-- Opening Marker --

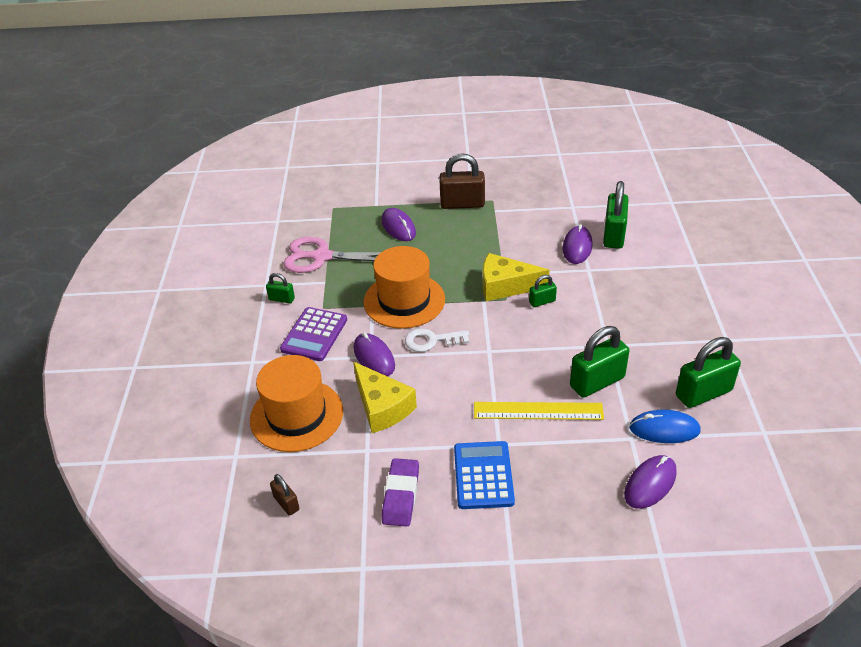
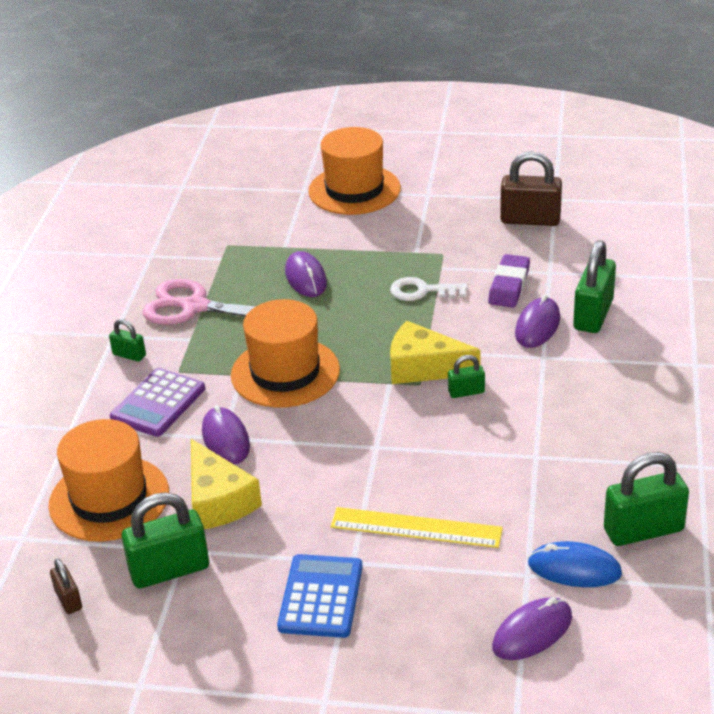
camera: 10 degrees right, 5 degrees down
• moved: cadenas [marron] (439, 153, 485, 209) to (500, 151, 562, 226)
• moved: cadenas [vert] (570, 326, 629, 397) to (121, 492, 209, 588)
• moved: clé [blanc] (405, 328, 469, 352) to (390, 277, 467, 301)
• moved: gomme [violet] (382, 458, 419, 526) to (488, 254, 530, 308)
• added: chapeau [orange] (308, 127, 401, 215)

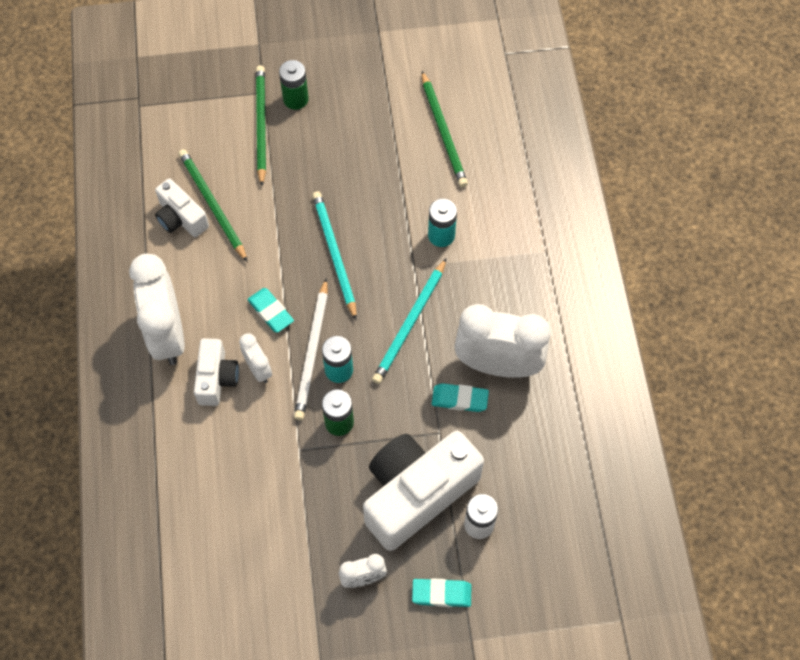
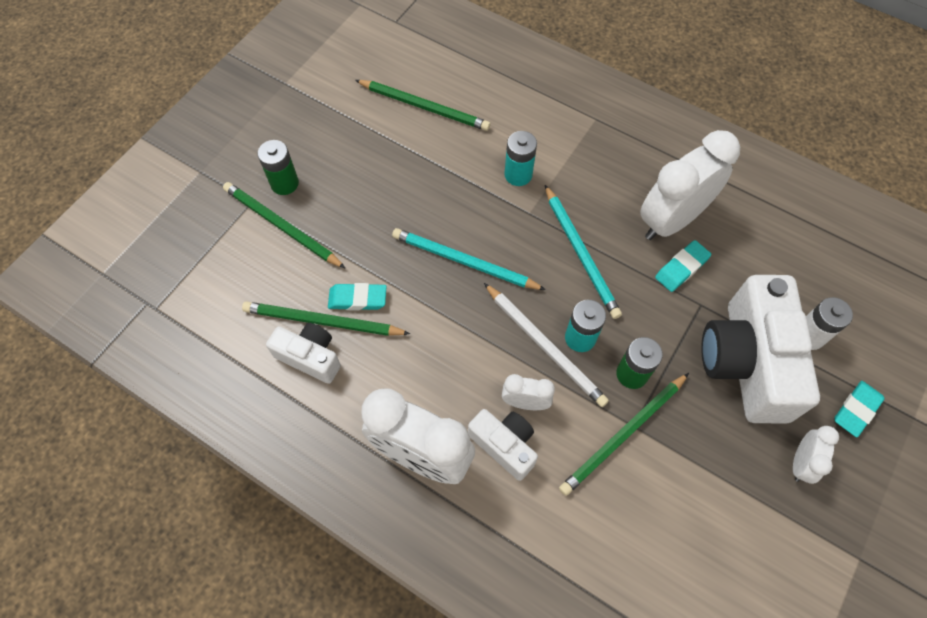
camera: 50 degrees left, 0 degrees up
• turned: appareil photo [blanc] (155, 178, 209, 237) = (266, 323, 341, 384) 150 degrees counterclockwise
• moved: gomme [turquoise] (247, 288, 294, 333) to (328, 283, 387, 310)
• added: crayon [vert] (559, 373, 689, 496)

-- Closing Marker --

TASK BRIEF » Taking the material above, count every line in which the word "cadenas" appears; answer with the number alone.

TASK ANSWER » 2